Everything from the line with "recolor | GreenNut" to the end of the data is to be retyped exactly, and nothing else.

» Data block
━━━━

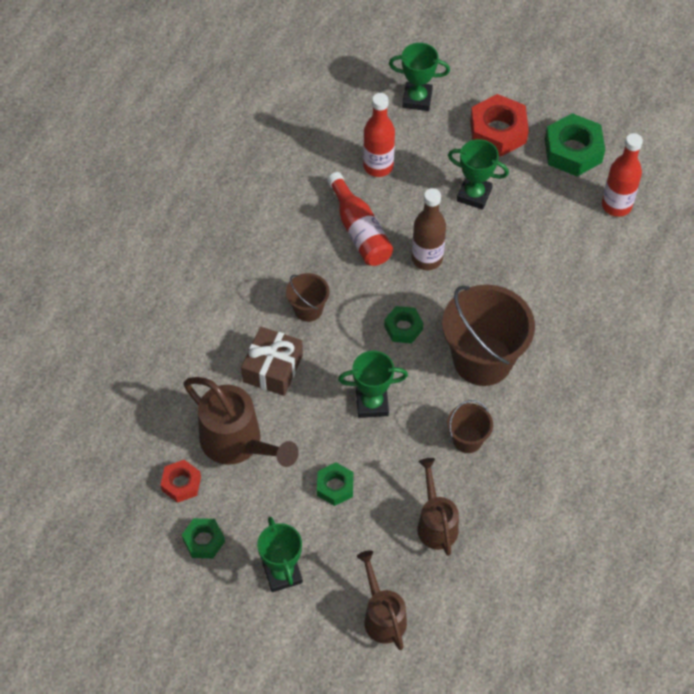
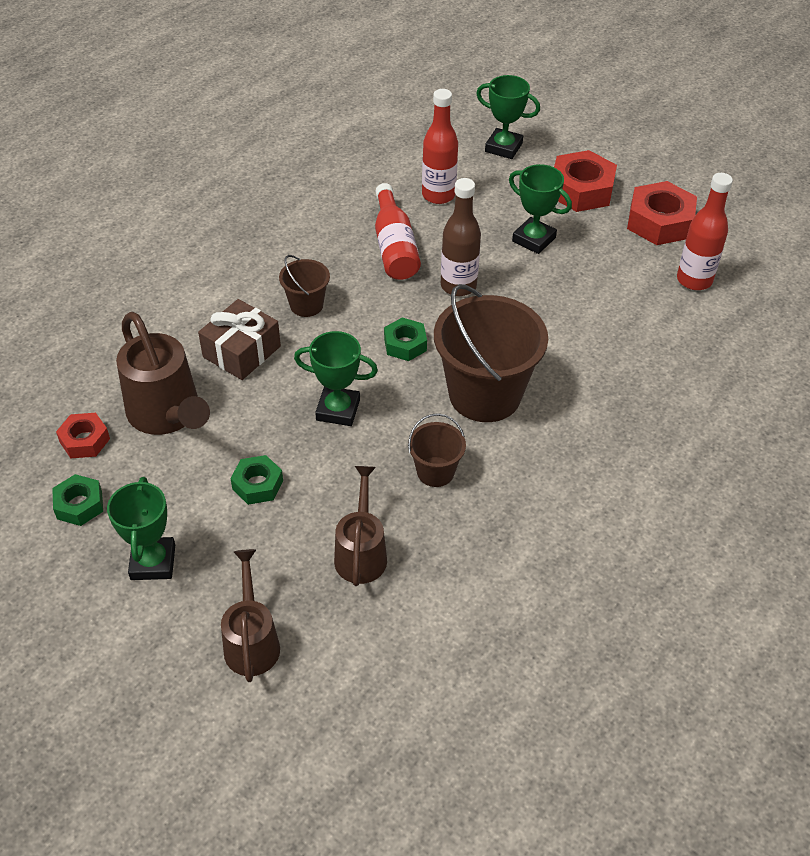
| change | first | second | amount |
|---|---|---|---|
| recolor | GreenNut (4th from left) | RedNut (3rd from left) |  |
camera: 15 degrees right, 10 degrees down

━━━━

» Solution for this exercise
| recolor | GreenNut (4th from left) | RedNut (3rd from left) |  |
camera: 15 degrees right, 10 degrees down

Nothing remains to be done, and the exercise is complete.